REQUIRED WORK » Once the line with "[555, 391, 690, 517] (first image)" has been located in the records below, set down that line and all subsequent lines exactly, omitting the pictures.

SOURCE MATERIAL »
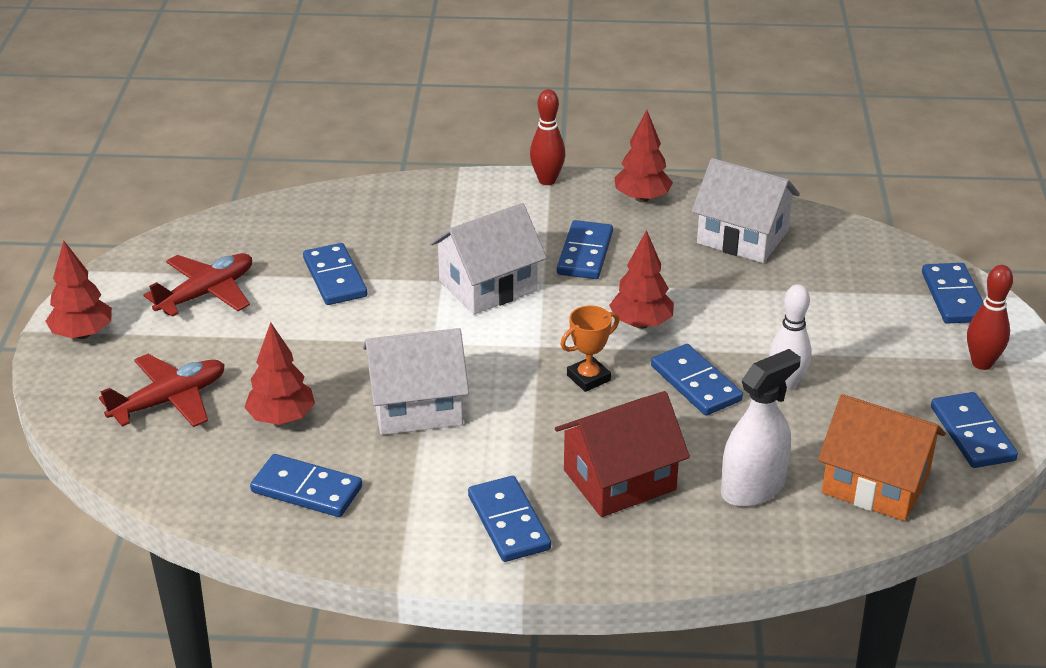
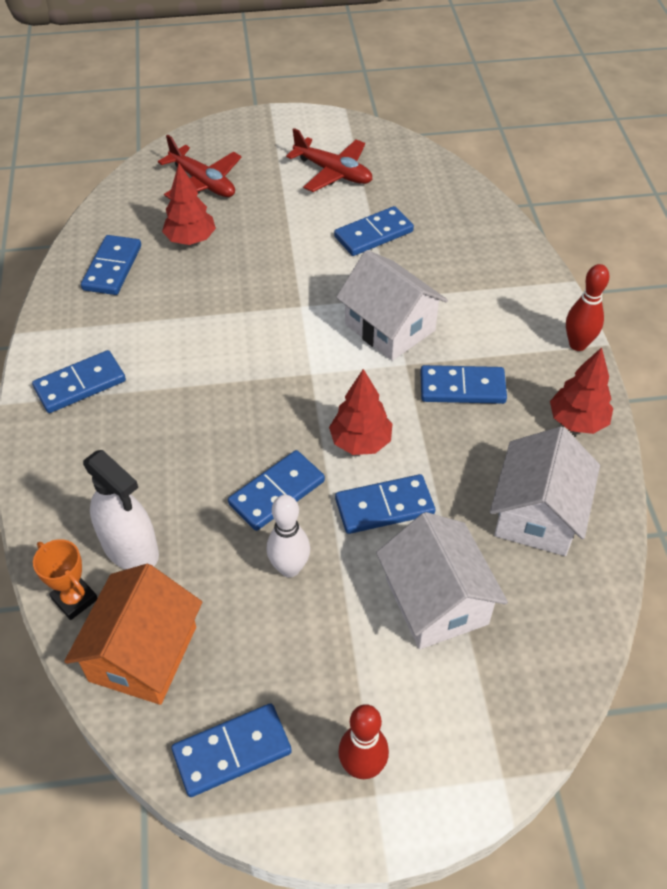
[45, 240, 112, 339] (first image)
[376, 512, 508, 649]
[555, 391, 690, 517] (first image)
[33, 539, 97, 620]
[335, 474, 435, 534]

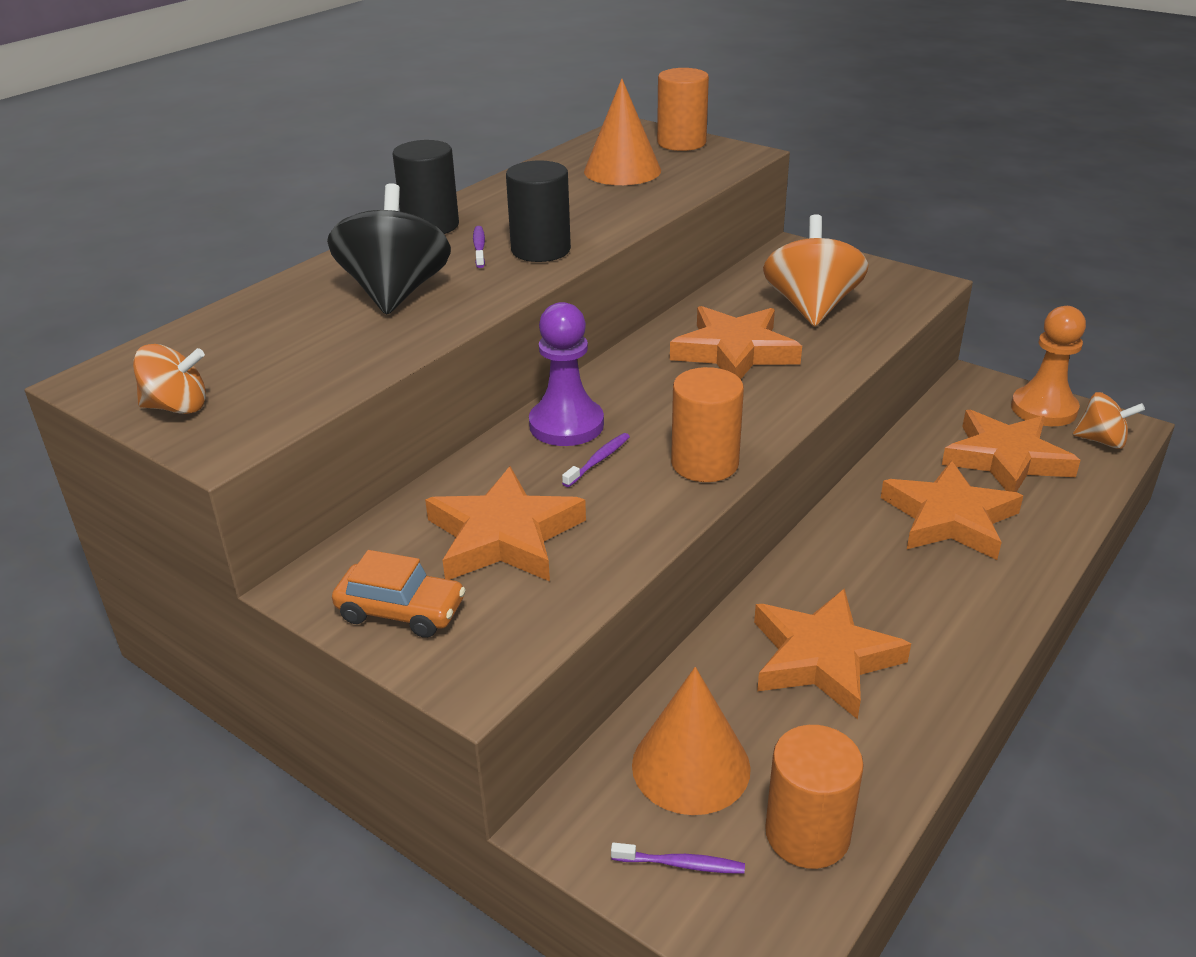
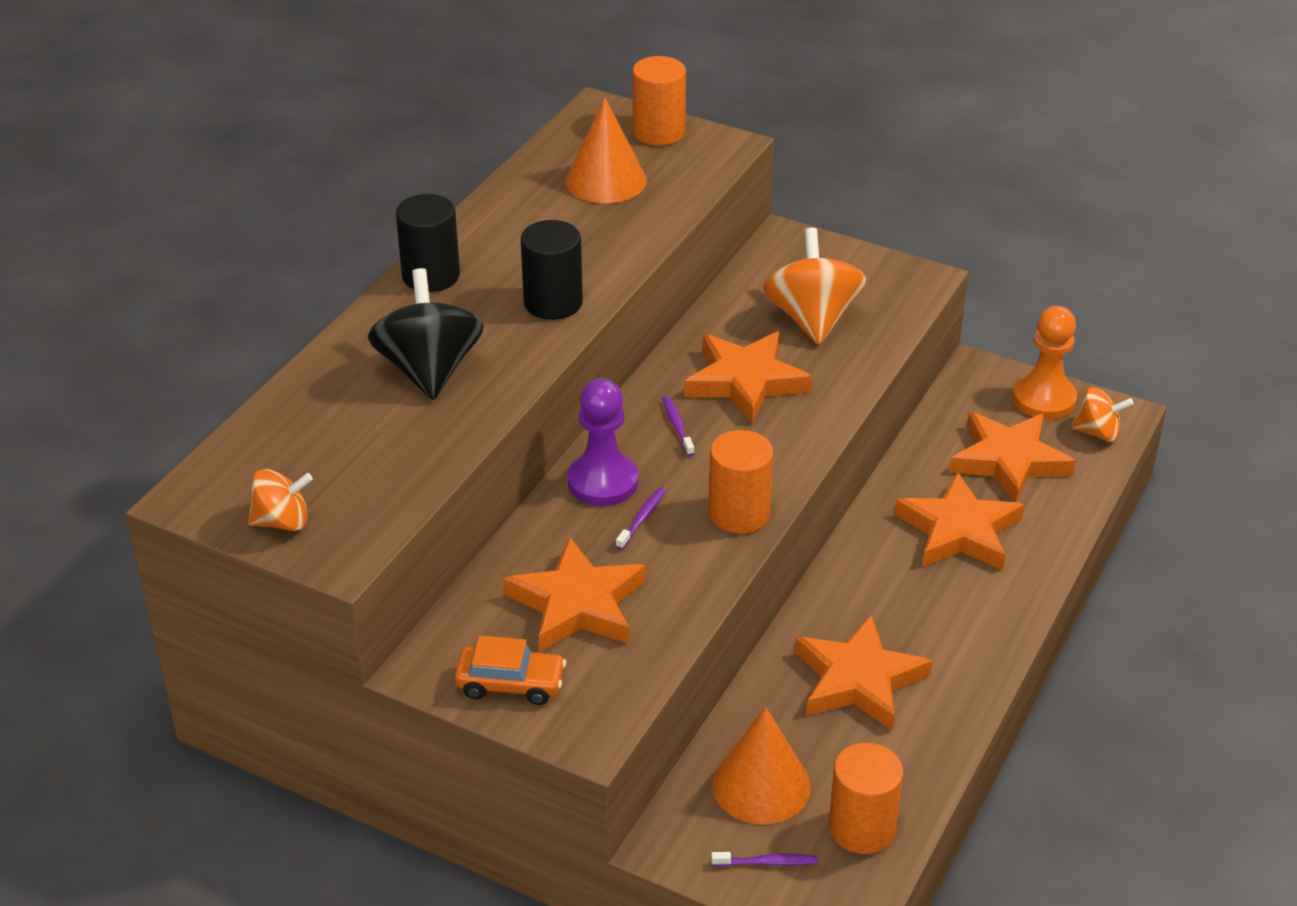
[662, 396, 695, 456]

EXERCISE SOLUTION »
[555, 391, 690, 517] (first image)
[33, 539, 97, 620]
[335, 474, 435, 534]

[662, 396, 695, 456]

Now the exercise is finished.